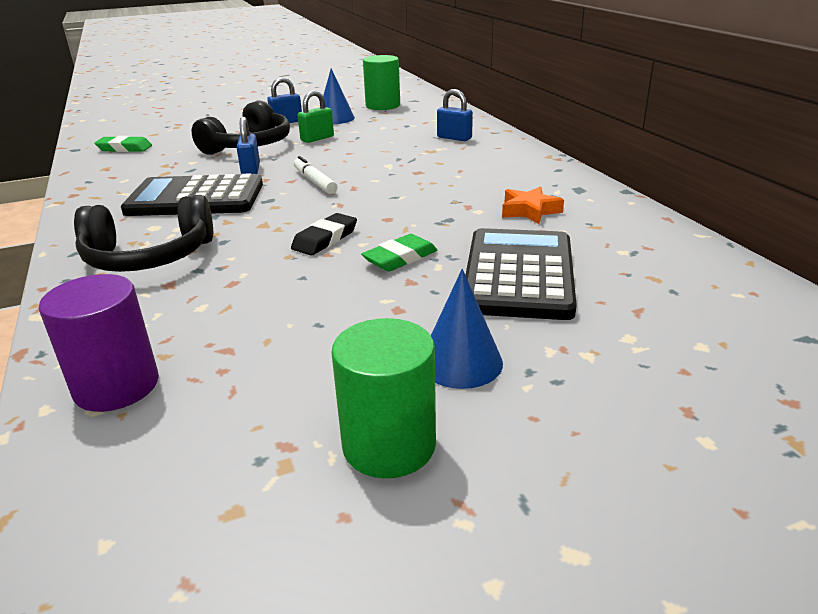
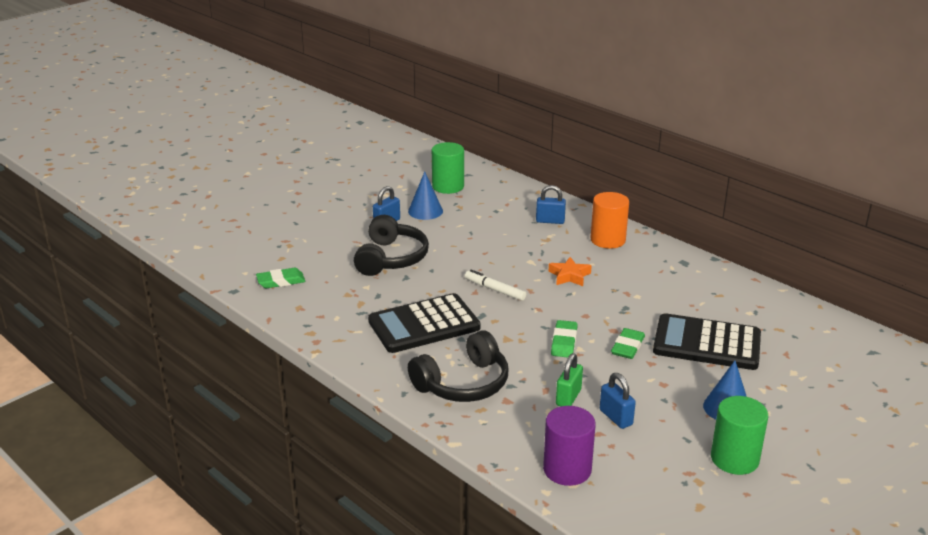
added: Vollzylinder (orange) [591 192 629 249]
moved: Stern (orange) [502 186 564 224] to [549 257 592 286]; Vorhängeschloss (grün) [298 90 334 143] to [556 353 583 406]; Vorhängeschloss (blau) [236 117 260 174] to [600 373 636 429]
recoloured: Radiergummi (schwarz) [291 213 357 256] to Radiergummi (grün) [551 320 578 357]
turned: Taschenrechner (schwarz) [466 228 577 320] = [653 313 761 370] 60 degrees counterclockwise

-=-=-

▶ **Task instructions**
Wherever the string "orange" appears in the data above, report the whole line.

▶ **Answer for the task**
added: Vollzylinder (orange) [591 192 629 249]
moved: Stern (orange) [502 186 564 224] to [549 257 592 286]; Vorhängeschloss (grün) [298 90 334 143] to [556 353 583 406]; Vorhängeschloss (blau) [236 117 260 174] to [600 373 636 429]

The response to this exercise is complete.